── The data ──

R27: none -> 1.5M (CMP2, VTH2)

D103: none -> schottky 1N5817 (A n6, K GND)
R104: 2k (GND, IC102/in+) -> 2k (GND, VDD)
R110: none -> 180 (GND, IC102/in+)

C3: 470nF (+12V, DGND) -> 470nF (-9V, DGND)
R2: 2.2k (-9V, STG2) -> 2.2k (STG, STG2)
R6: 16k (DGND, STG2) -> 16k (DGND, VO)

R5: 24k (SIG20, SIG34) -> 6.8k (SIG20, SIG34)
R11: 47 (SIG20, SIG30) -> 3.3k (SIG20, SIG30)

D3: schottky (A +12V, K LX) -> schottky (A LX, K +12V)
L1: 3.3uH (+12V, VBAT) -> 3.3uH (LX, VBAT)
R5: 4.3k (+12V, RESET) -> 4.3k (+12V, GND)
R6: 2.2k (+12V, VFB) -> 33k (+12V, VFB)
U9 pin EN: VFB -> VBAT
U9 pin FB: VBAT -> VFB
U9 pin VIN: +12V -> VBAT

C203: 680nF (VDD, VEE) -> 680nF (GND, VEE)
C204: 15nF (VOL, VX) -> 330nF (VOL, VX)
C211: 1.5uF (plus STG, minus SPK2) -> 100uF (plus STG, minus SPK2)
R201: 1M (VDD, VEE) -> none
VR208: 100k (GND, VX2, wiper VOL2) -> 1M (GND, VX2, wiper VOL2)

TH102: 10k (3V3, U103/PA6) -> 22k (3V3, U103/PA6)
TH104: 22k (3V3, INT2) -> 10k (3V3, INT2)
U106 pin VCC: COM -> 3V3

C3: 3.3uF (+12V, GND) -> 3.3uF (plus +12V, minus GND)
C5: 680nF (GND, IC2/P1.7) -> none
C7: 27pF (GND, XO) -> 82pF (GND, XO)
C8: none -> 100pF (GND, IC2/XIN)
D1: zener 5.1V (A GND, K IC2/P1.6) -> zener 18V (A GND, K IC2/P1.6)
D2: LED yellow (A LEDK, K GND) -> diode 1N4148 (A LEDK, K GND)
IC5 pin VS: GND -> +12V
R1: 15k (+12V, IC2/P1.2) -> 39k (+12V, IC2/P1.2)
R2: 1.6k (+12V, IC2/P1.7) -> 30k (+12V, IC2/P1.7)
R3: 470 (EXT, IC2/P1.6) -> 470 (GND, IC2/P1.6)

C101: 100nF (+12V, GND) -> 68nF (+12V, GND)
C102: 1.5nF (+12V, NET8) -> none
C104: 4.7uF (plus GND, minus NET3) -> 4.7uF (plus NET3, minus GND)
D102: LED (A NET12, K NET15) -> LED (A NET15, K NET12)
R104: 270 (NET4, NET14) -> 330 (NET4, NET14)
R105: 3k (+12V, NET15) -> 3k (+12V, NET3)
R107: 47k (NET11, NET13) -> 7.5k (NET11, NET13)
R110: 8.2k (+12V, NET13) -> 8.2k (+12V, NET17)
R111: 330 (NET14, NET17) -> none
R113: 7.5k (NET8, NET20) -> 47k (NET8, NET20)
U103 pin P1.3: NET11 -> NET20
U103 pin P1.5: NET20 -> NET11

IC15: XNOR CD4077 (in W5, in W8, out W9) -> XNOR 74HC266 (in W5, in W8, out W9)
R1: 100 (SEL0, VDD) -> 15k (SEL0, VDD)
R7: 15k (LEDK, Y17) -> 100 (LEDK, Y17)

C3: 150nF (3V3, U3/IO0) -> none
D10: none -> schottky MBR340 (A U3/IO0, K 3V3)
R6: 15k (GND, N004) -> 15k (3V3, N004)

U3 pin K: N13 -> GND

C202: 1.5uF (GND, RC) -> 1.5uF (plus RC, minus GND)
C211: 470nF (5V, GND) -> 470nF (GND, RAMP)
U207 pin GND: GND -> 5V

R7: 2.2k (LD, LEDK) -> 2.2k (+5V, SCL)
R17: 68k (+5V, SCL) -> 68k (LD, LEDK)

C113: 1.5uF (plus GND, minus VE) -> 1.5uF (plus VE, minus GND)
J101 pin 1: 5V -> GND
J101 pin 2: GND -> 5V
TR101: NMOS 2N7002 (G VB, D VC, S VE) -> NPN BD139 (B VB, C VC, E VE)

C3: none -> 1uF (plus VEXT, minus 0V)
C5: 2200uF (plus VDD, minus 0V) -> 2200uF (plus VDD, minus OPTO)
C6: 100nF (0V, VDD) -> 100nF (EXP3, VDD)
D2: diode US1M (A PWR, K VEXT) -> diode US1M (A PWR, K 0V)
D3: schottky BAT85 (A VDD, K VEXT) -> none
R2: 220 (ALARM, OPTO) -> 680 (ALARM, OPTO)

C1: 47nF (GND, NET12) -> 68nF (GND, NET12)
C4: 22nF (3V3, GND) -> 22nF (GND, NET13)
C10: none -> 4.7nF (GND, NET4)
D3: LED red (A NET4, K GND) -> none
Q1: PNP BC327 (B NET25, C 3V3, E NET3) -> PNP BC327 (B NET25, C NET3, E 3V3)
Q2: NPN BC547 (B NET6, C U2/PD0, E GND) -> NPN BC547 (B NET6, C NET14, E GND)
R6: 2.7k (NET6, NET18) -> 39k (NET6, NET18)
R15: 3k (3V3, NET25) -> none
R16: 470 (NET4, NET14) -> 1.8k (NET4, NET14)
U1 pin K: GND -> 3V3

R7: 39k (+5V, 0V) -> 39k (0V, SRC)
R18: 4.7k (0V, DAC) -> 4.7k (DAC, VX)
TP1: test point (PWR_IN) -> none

───

Activity: Transcribe the data in full, keeping every character.

Solution for this problem:
R27: none -> 1.5M (CMP2, VTH2)

D103: none -> schottky 1N5817 (A n6, K GND)
R104: 2k (GND, IC102/in+) -> 2k (GND, VDD)
R110: none -> 180 (GND, IC102/in+)

C3: 470nF (+12V, DGND) -> 470nF (-9V, DGND)
R2: 2.2k (-9V, STG2) -> 2.2k (STG, STG2)
R6: 16k (DGND, STG2) -> 16k (DGND, VO)

R5: 24k (SIG20, SIG34) -> 6.8k (SIG20, SIG34)
R11: 47 (SIG20, SIG30) -> 3.3k (SIG20, SIG30)

D3: schottky (A +12V, K LX) -> schottky (A LX, K +12V)
L1: 3.3uH (+12V, VBAT) -> 3.3uH (LX, VBAT)
R5: 4.3k (+12V, RESET) -> 4.3k (+12V, GND)
R6: 2.2k (+12V, VFB) -> 33k (+12V, VFB)
U9 pin EN: VFB -> VBAT
U9 pin FB: VBAT -> VFB
U9 pin VIN: +12V -> VBAT

C203: 680nF (VDD, VEE) -> 680nF (GND, VEE)
C204: 15nF (VOL, VX) -> 330nF (VOL, VX)
C211: 1.5uF (plus STG, minus SPK2) -> 100uF (plus STG, minus SPK2)
R201: 1M (VDD, VEE) -> none
VR208: 100k (GND, VX2, wiper VOL2) -> 1M (GND, VX2, wiper VOL2)

TH102: 10k (3V3, U103/PA6) -> 22k (3V3, U103/PA6)
TH104: 22k (3V3, INT2) -> 10k (3V3, INT2)
U106 pin VCC: COM -> 3V3

C3: 3.3uF (+12V, GND) -> 3.3uF (plus +12V, minus GND)
C5: 680nF (GND, IC2/P1.7) -> none
C7: 27pF (GND, XO) -> 82pF (GND, XO)
C8: none -> 100pF (GND, IC2/XIN)
D1: zener 5.1V (A GND, K IC2/P1.6) -> zener 18V (A GND, K IC2/P1.6)
D2: LED yellow (A LEDK, K GND) -> diode 1N4148 (A LEDK, K GND)
IC5 pin VS: GND -> +12V
R1: 15k (+12V, IC2/P1.2) -> 39k (+12V, IC2/P1.2)
R2: 1.6k (+12V, IC2/P1.7) -> 30k (+12V, IC2/P1.7)
R3: 470 (EXT, IC2/P1.6) -> 470 (GND, IC2/P1.6)

C101: 100nF (+12V, GND) -> 68nF (+12V, GND)
C102: 1.5nF (+12V, NET8) -> none
C104: 4.7uF (plus GND, minus NET3) -> 4.7uF (plus NET3, minus GND)
D102: LED (A NET12, K NET15) -> LED (A NET15, K NET12)
R104: 270 (NET4, NET14) -> 330 (NET4, NET14)
R105: 3k (+12V, NET15) -> 3k (+12V, NET3)
R107: 47k (NET11, NET13) -> 7.5k (NET11, NET13)
R110: 8.2k (+12V, NET13) -> 8.2k (+12V, NET17)
R111: 330 (NET14, NET17) -> none
R113: 7.5k (NET8, NET20) -> 47k (NET8, NET20)
U103 pin P1.3: NET11 -> NET20
U103 pin P1.5: NET20 -> NET11

IC15: XNOR CD4077 (in W5, in W8, out W9) -> XNOR 74HC266 (in W5, in W8, out W9)
R1: 100 (SEL0, VDD) -> 15k (SEL0, VDD)
R7: 15k (LEDK, Y17) -> 100 (LEDK, Y17)

C3: 150nF (3V3, U3/IO0) -> none
D10: none -> schottky MBR340 (A U3/IO0, K 3V3)
R6: 15k (GND, N004) -> 15k (3V3, N004)

U3 pin K: N13 -> GND

C202: 1.5uF (GND, RC) -> 1.5uF (plus RC, minus GND)
C211: 470nF (5V, GND) -> 470nF (GND, RAMP)
U207 pin GND: GND -> 5V

R7: 2.2k (LD, LEDK) -> 2.2k (+5V, SCL)
R17: 68k (+5V, SCL) -> 68k (LD, LEDK)

C113: 1.5uF (plus GND, minus VE) -> 1.5uF (plus VE, minus GND)
J101 pin 1: 5V -> GND
J101 pin 2: GND -> 5V
TR101: NMOS 2N7002 (G VB, D VC, S VE) -> NPN BD139 (B VB, C VC, E VE)

C3: none -> 1uF (plus VEXT, minus 0V)
C5: 2200uF (plus VDD, minus 0V) -> 2200uF (plus VDD, minus OPTO)
C6: 100nF (0V, VDD) -> 100nF (EXP3, VDD)
D2: diode US1M (A PWR, K VEXT) -> diode US1M (A PWR, K 0V)
D3: schottky BAT85 (A VDD, K VEXT) -> none
R2: 220 (ALARM, OPTO) -> 680 (ALARM, OPTO)

C1: 47nF (GND, NET12) -> 68nF (GND, NET12)
C4: 22nF (3V3, GND) -> 22nF (GND, NET13)
C10: none -> 4.7nF (GND, NET4)
D3: LED red (A NET4, K GND) -> none
Q1: PNP BC327 (B NET25, C 3V3, E NET3) -> PNP BC327 (B NET25, C NET3, E 3V3)
Q2: NPN BC547 (B NET6, C U2/PD0, E GND) -> NPN BC547 (B NET6, C NET14, E GND)
R6: 2.7k (NET6, NET18) -> 39k (NET6, NET18)
R15: 3k (3V3, NET25) -> none
R16: 470 (NET4, NET14) -> 1.8k (NET4, NET14)
U1 pin K: GND -> 3V3

R7: 39k (+5V, 0V) -> 39k (0V, SRC)
R18: 4.7k (0V, DAC) -> 4.7k (DAC, VX)
TP1: test point (PWR_IN) -> none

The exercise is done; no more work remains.